Task goal:
Repeat the part of the listing that opens with the line containing "Question: Which object" and closes with the line containing "Where in the", leaving the pictures out of your answer.

Records supplied:
** Start **

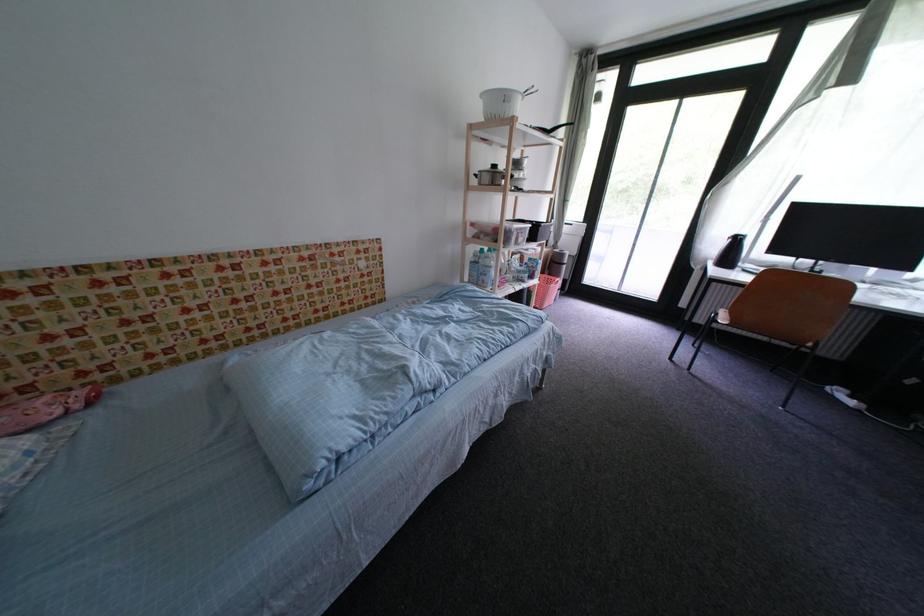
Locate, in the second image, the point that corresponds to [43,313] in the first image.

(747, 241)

** End **
** Start **

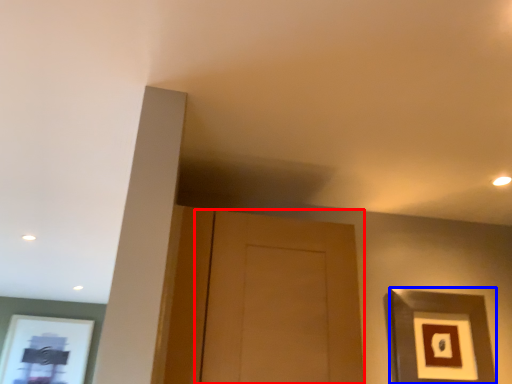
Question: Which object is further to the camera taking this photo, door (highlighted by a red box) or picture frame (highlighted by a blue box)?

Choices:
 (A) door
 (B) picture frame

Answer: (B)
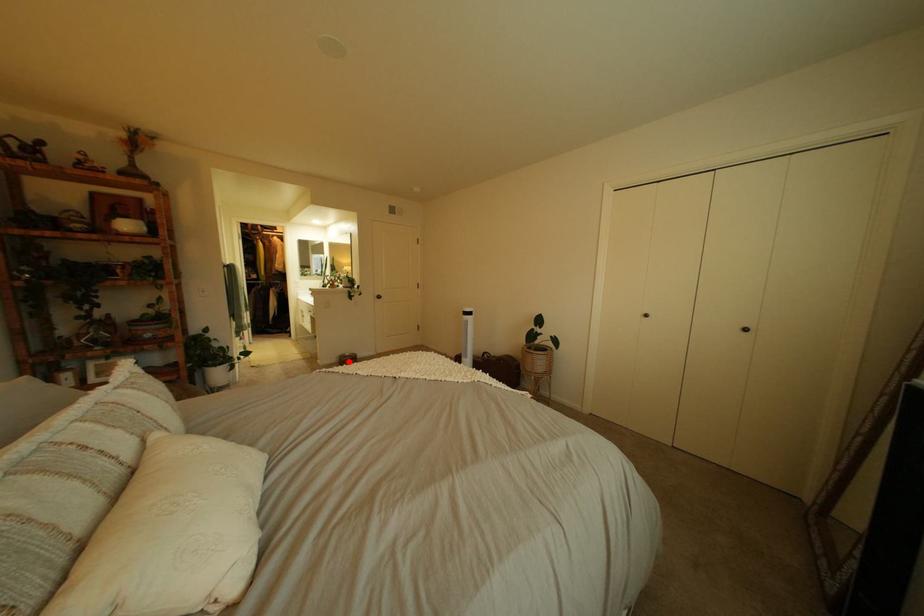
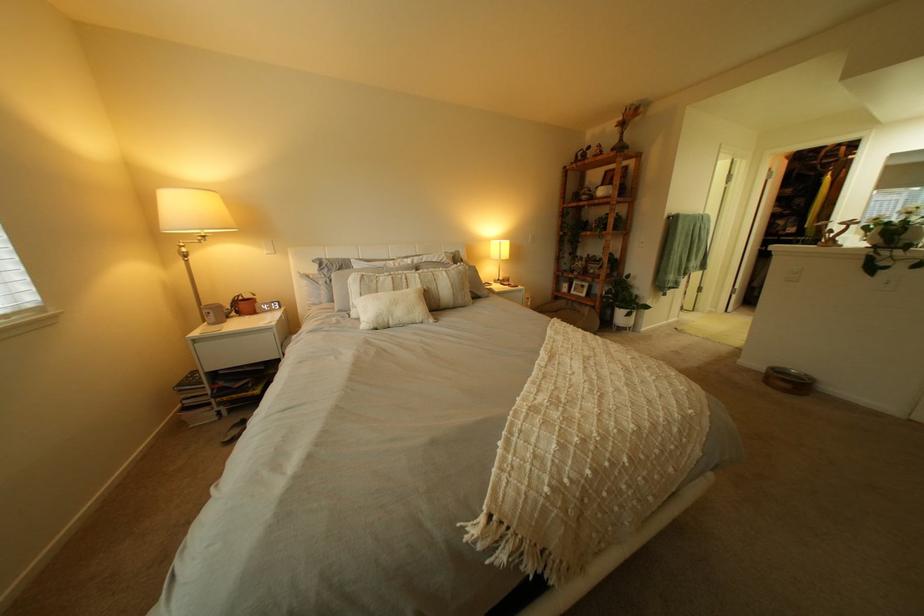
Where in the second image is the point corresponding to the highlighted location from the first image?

** End **

Written reply:
Question: Which object is further to the camera taking this photo, door (highlighted by a red box) or picture frame (highlighted by a blue box)?

Choices:
 (A) door
 (B) picture frame

Answer: (B)
Where in the second image is the point corresponding to the highlighted location from the first image?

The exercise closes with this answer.